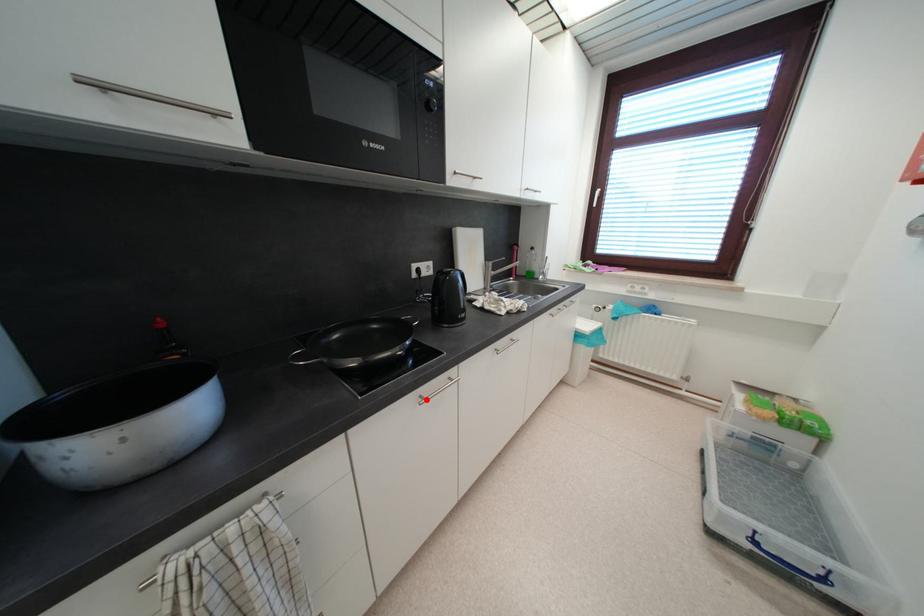
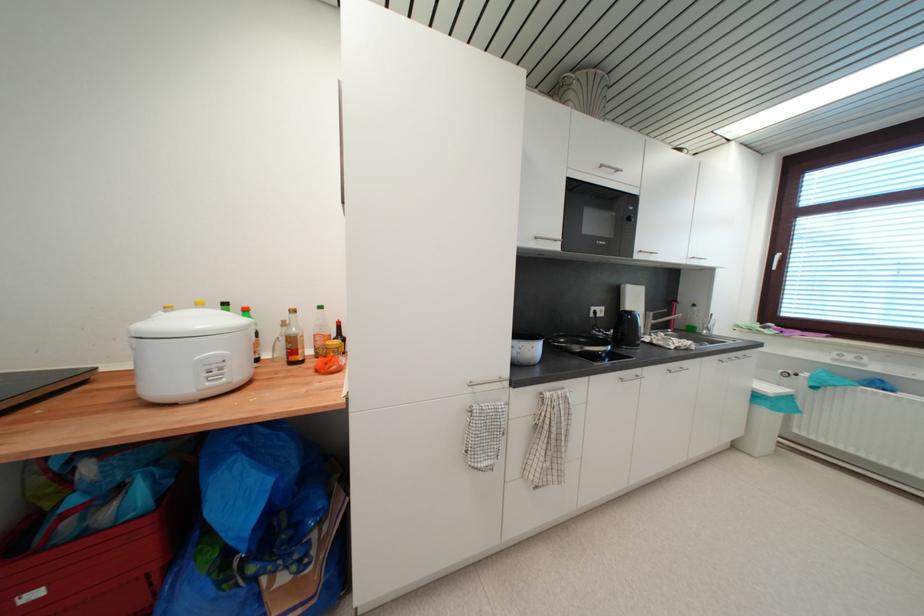
Find the pixel in the second image that matches the highlighted location in the first image.

(626, 381)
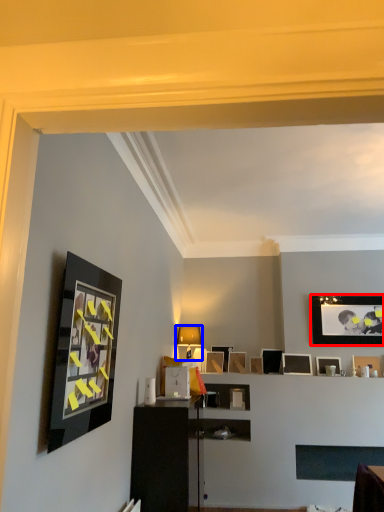
Question: Which object appears farthest to the camera in this image, picture frame (highlighted by a red box) or table lamp (highlighted by a blue box)?

Choices:
 (A) picture frame
 (B) table lamp

Answer: (A)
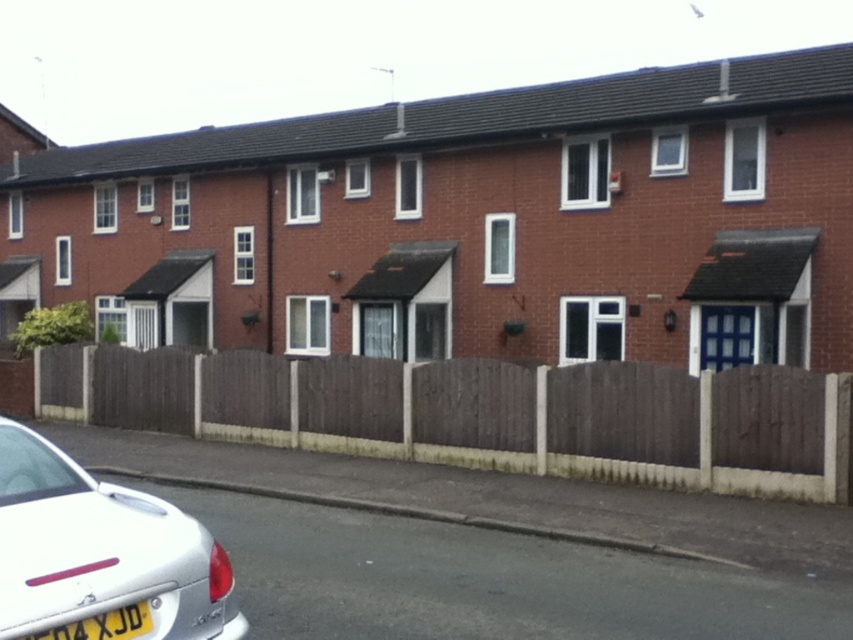
You are a delivery person trying to park your 13.5 inches wide package cart between the white glossy car at lower left and the yellow plastic license plate at lower left. Can you fit your cart in that space?

The distance between the white glossy car at lower left and the yellow plastic license plate at lower left is 13.46 inches. Since your package cart is 13.5 inches wide, it is slightly wider than the available space. You cannot fit your cart in that space.

You are standing on the street in front of the terraced houses and want to take a photo that includes both the point at coordinate (292, 378) and the point at coordinate (134, 618). Which point should be closer to the camera in your photo?

Point (134, 618) should be closer to the camera in your photo because it is closer to the photographer than point (292, 378), which is further away.

You are a delivery person trying to park your 2.5 meter wide delivery van between the brown wooden fence at lower left and the white glossy car at lower left. Based on the scene, can you fit your van in that space?

The brown wooden fence at lower left is larger in size compared to the white glossy car at lower left. However, the exact width of the space between them isn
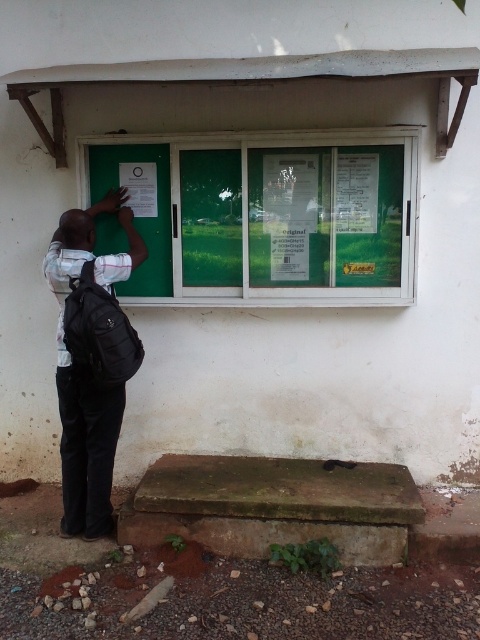
Question: Does green glass window at center appear under black backpack at left?

Choices:
 (A) yes
 (B) no

Answer: (B)

Question: Is green glass window at center to the left of black backpack at left from the viewer's perspective?

Choices:
 (A) no
 (B) yes

Answer: (A)

Question: Which point is farther to the camera?

Choices:
 (A) (315, 246)
 (B) (109, 385)

Answer: (A)

Question: Is green glass window at center bigger than black backpack at left?

Choices:
 (A) yes
 (B) no

Answer: (B)

Question: Which of the following is the closest to the observer?

Choices:
 (A) (242, 252)
 (B) (76, 492)

Answer: (B)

# # # # #

§ Task item: Retype the rows from the start through the line containing "You are a delivery person trying to park your 13.5", both ends included, without the pictures.

§ Problem solution:
Find the pixel in the second image that matches the highlighted location in the first image.

(626, 381)
Question: Which object appears farthest to the camera in this image, picture frame (highlighted by a red box) or table lamp (highlighted by a blue box)?

Choices:
 (A) picture frame
 (B) table lamp

Answer: (A)
You are a delivery person trying to park your 13.5 inches wide package cart between the white glossy car at lower left and the yellow plastic license plate at lower left. Can you fit your cart in that space?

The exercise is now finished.